To do: The output must consist only of the lines from the one with "none -> cyan brick D3:G3 level 1" through the end of the listing, restated exactly and free of pictures.

Dataset entries:
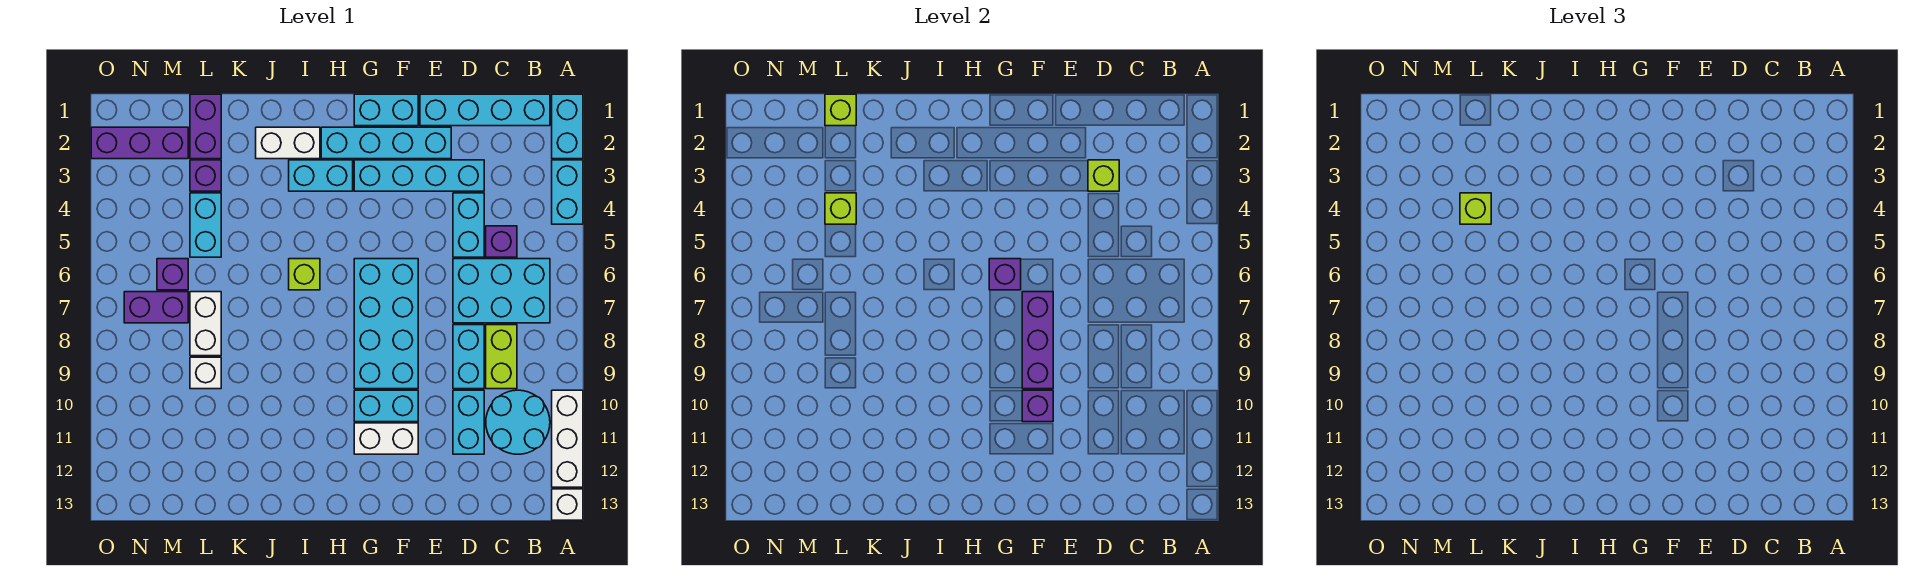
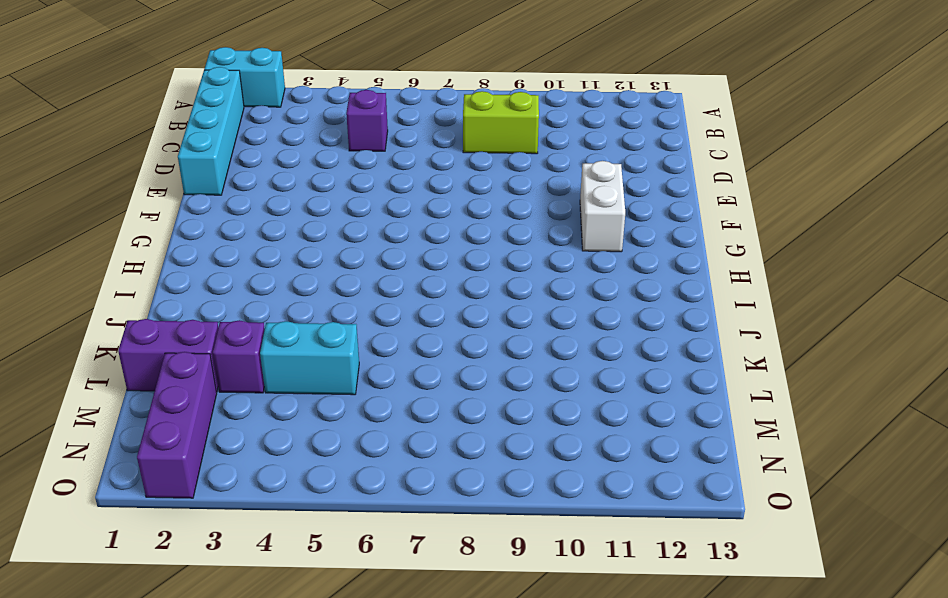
none -> cyan brick A3:A4 level 1
none -> white brick A10:A12 level 1
none -> white brick A13 level 1
none -> cyan brick B6:D7 level 1

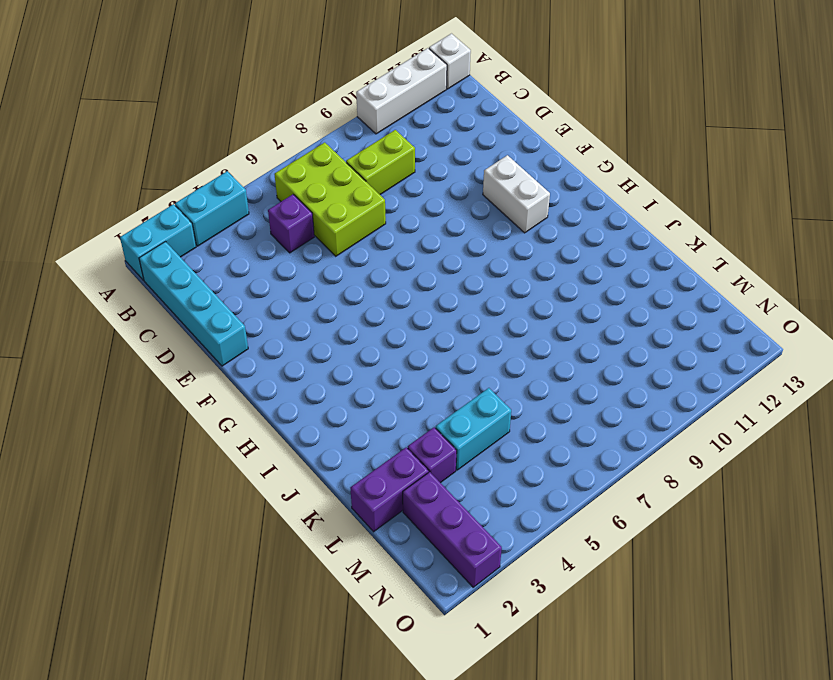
lime brick B6:D7 level 1 -> cyan brick B6:D7 level 1
none -> cyan round brick B10:C11 level 1
none -> cyan brick D3:G3 level 1
none -> cyan brick D4:D5 level 1
none -> cyan brick D8:D9 level 1

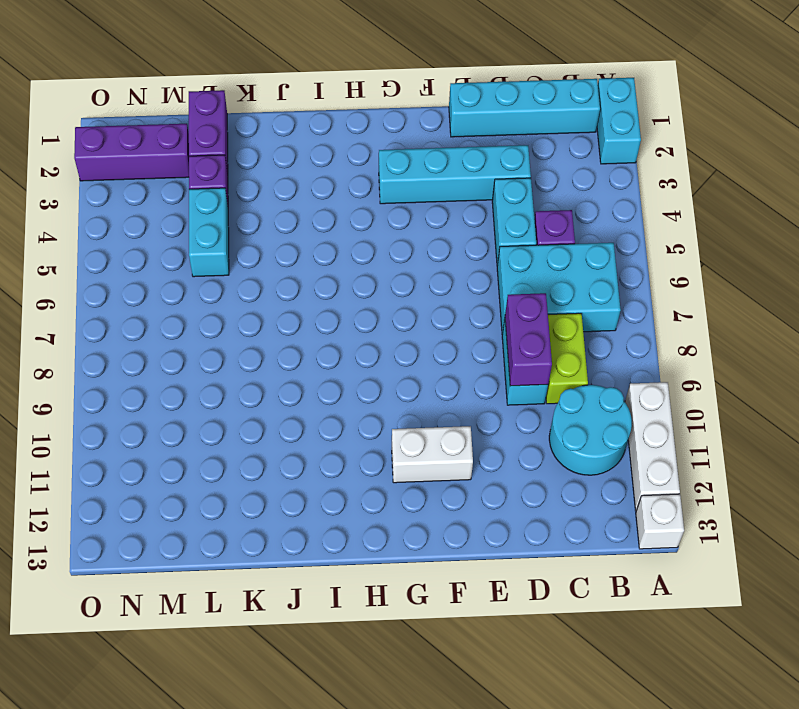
purple brick D8:D9 level 2 -> purple brick M7:N7 level 1
none -> cyan brick A3:A4 level 1
none -> cyan brick D10:D11 level 1
none -> cyan brick E2:H2 level 1
none -> cyan brick F1:G1 level 1

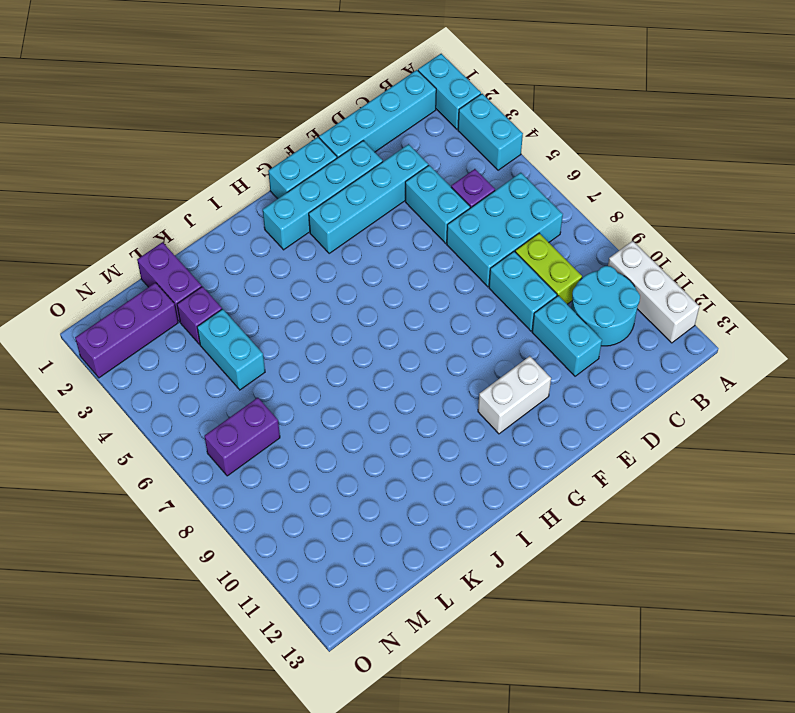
none -> white brick A13 level 1
none -> cyan brick F6:G9 level 1
none -> cyan brick F10:G10 level 1
none -> cyan brick H3:I3 level 1

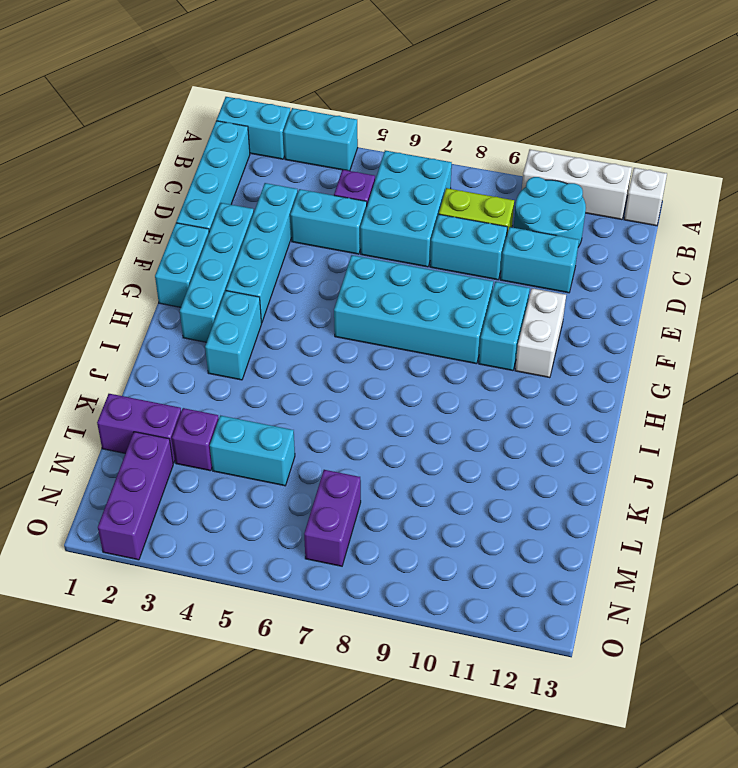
none -> white brick I2:J2 level 1
none -> lime brick I6 level 1
none -> white brick L7:L8 level 1
none -> white brick L9 level 1

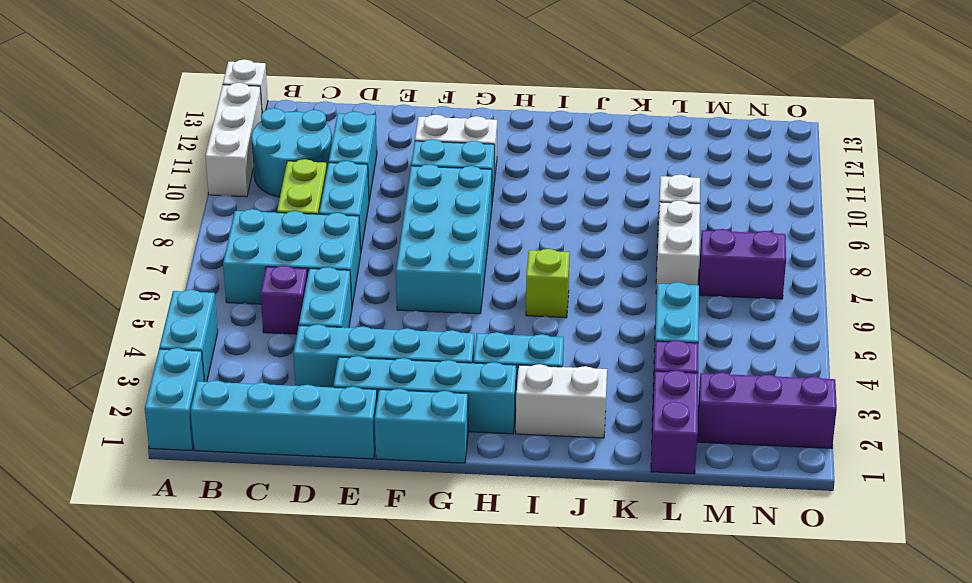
none -> purple brick M6 level 1
none -> lime brick D3 level 2
none -> purple brick F7:F9 level 2
none -> purple brick F10 level 2

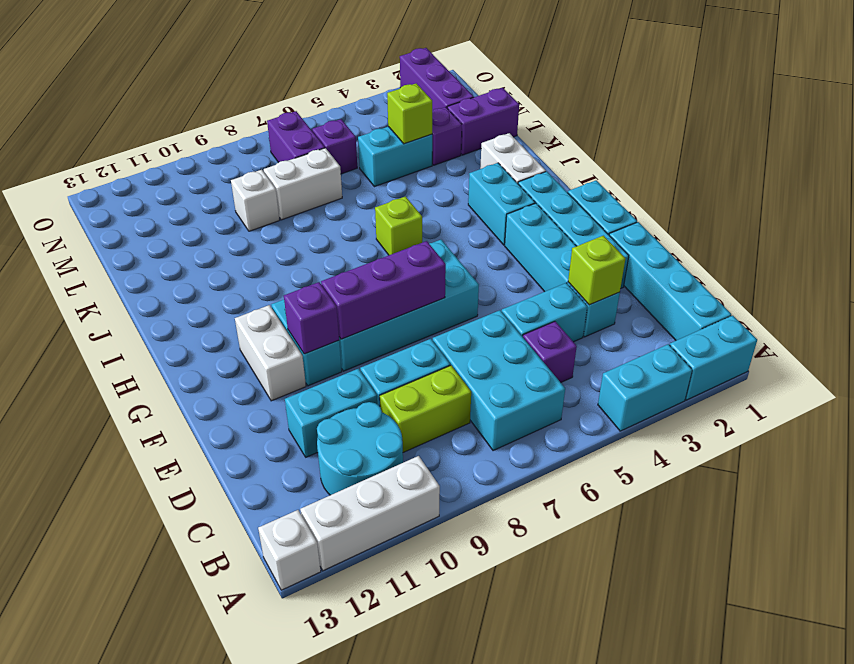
none -> purple brick G6 level 2
none -> lime brick L1 level 2
none -> lime brick L4 level 3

Written solution:
none -> cyan brick D3:G3 level 1
none -> cyan brick D4:D5 level 1
none -> cyan brick D8:D9 level 1

purple brick D8:D9 level 2 -> purple brick M7:N7 level 1
none -> cyan brick A3:A4 level 1
none -> cyan brick D10:D11 level 1
none -> cyan brick E2:H2 level 1
none -> cyan brick F1:G1 level 1

none -> white brick A13 level 1
none -> cyan brick F6:G9 level 1
none -> cyan brick F10:G10 level 1
none -> cyan brick H3:I3 level 1

none -> white brick I2:J2 level 1
none -> lime brick I6 level 1
none -> white brick L7:L8 level 1
none -> white brick L9 level 1

none -> purple brick M6 level 1
none -> lime brick D3 level 2
none -> purple brick F7:F9 level 2
none -> purple brick F10 level 2

none -> purple brick G6 level 2
none -> lime brick L1 level 2
none -> lime brick L4 level 3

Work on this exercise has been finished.